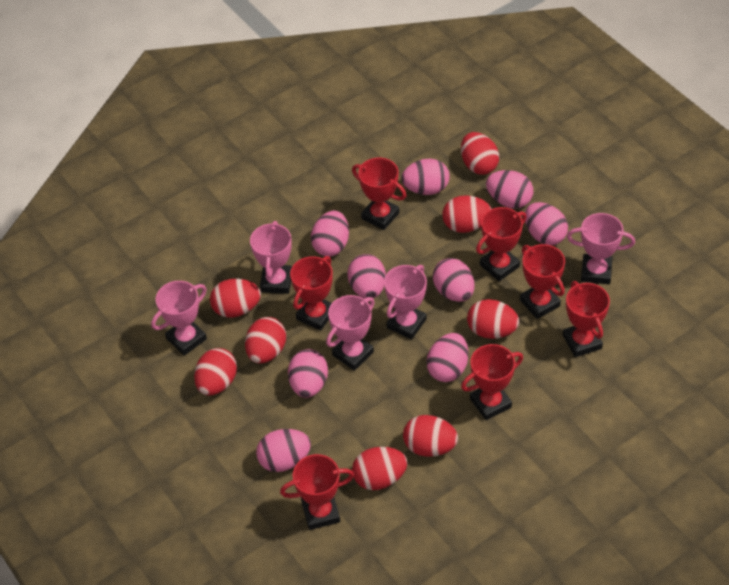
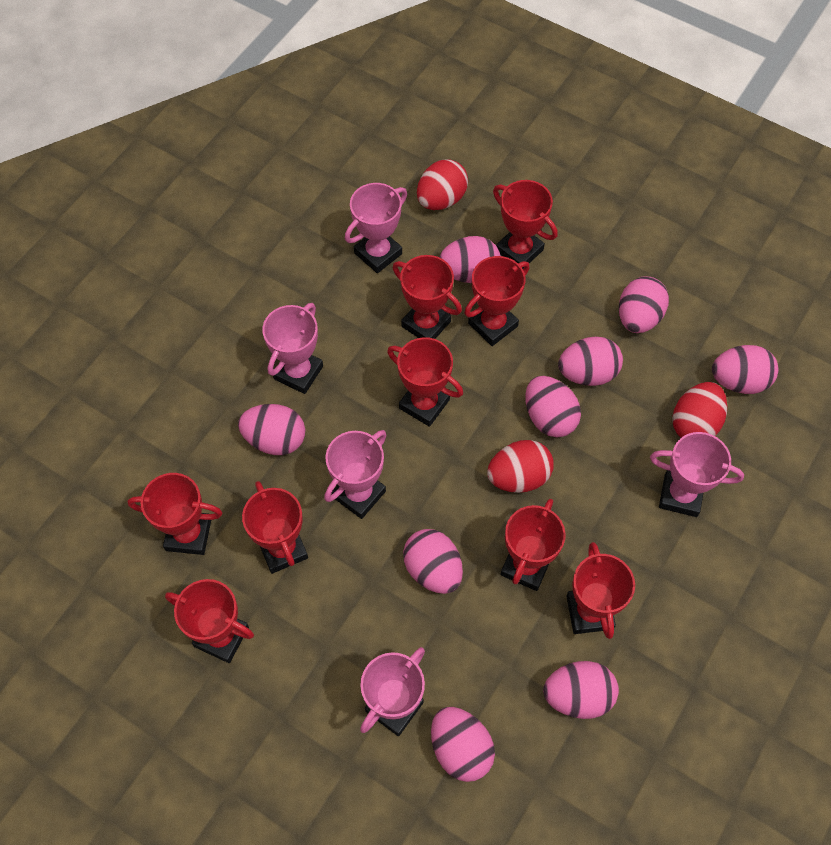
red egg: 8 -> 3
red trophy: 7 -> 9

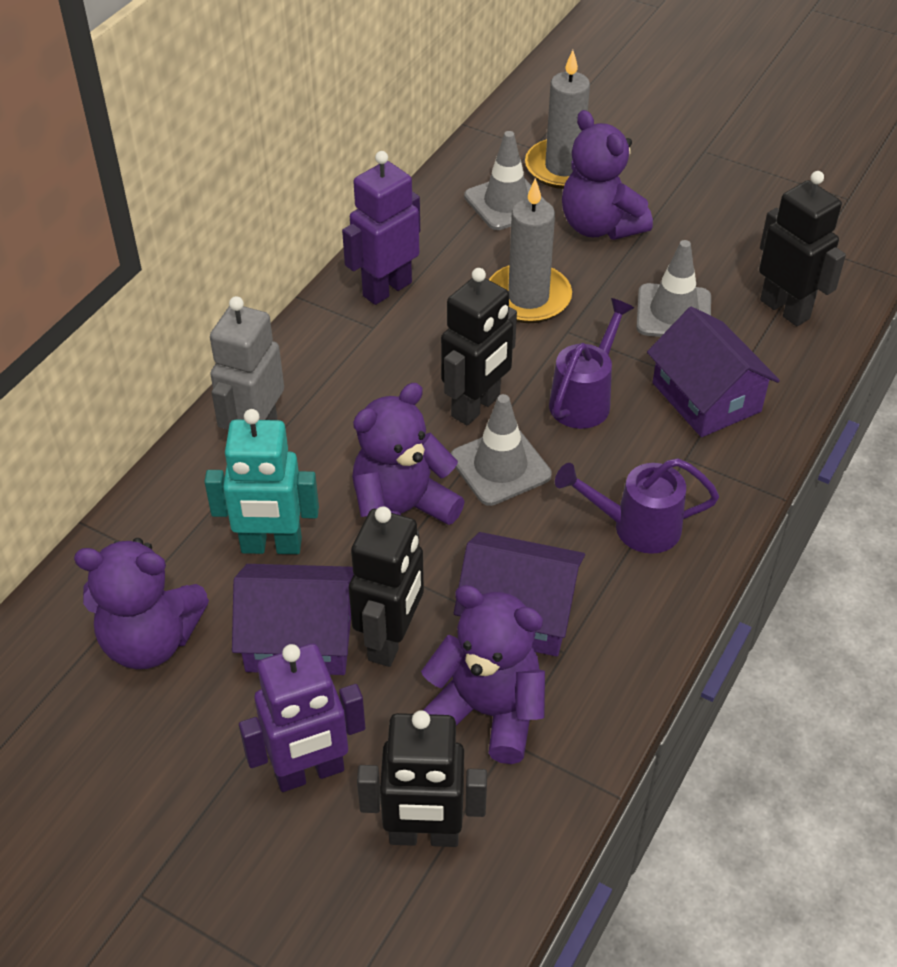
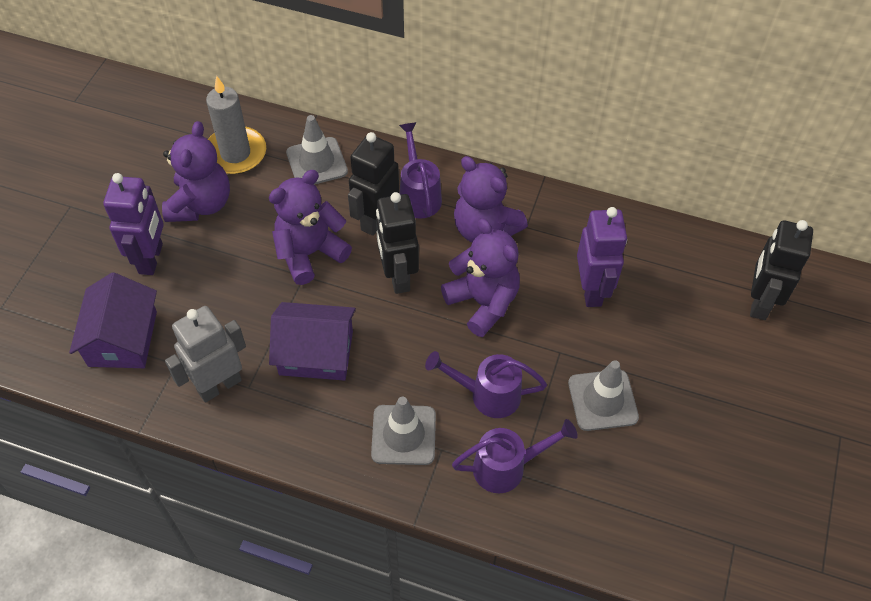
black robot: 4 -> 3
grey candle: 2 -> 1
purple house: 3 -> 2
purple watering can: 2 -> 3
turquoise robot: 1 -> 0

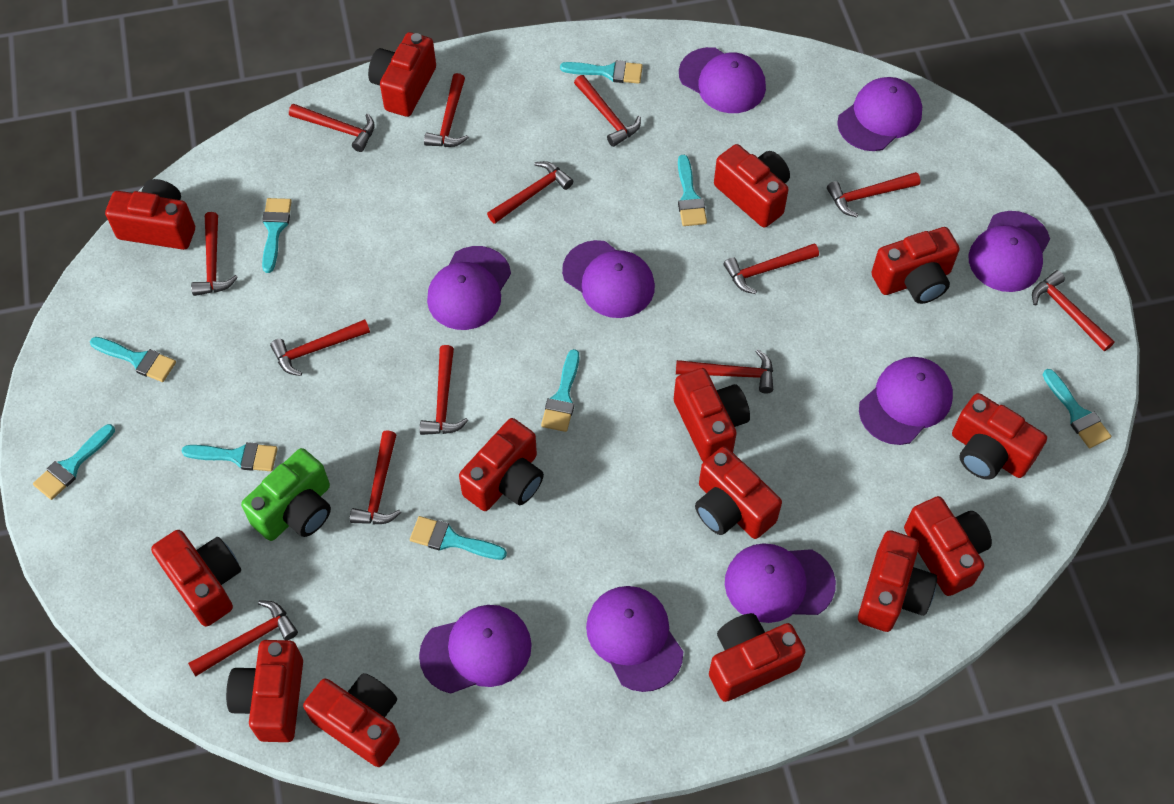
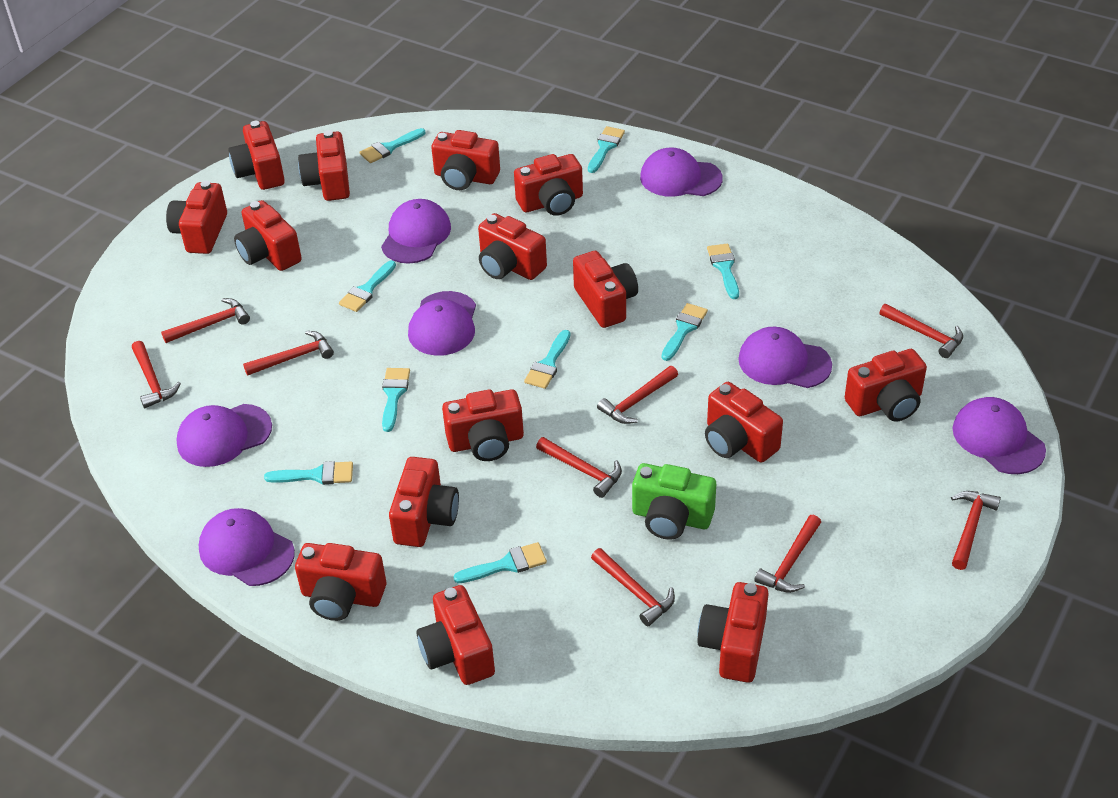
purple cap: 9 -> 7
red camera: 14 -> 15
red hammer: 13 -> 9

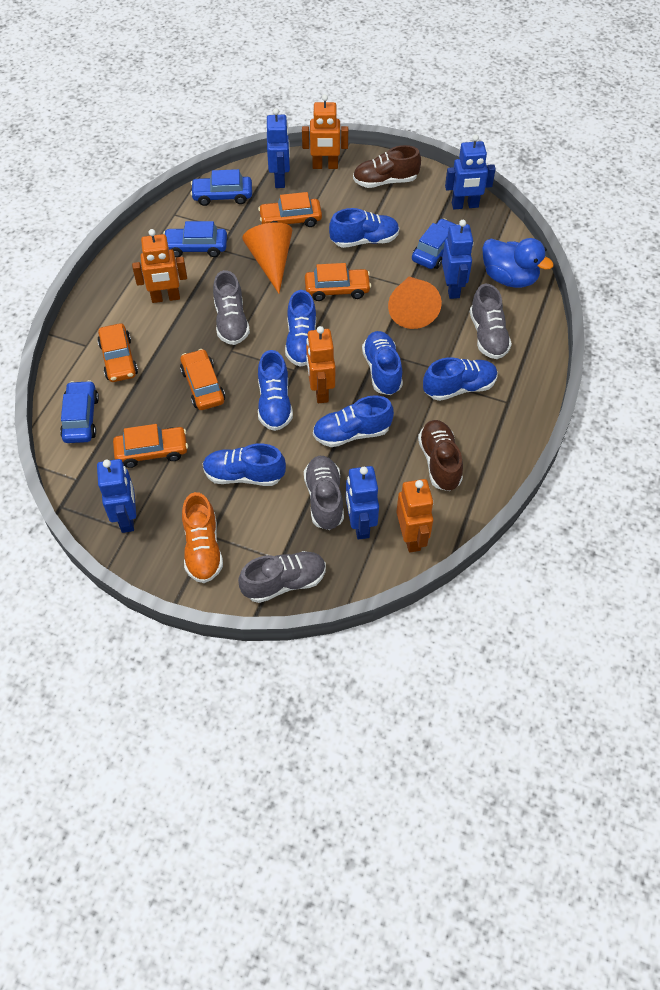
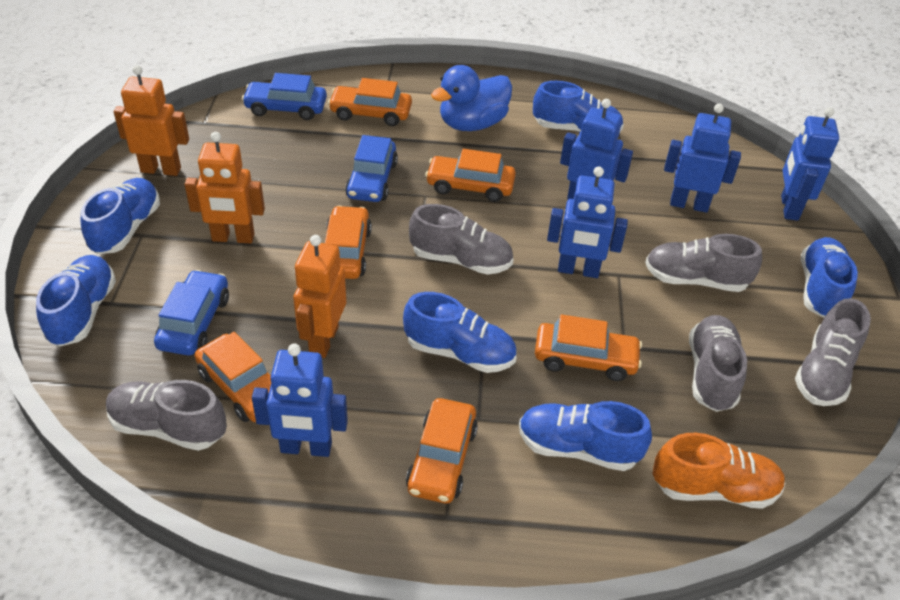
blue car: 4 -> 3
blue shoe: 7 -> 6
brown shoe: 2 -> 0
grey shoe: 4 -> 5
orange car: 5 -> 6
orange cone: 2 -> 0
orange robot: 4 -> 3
· · · · · · ·
**Task directions:**
Set down, word for word, only the lines running from the line with "blue car: 4 -> 3" to the last line of the listing above. Both of those lines belong in your answer.

**Result:**
blue car: 4 -> 3
blue shoe: 7 -> 6
brown shoe: 2 -> 0
grey shoe: 4 -> 5
orange car: 5 -> 6
orange cone: 2 -> 0
orange robot: 4 -> 3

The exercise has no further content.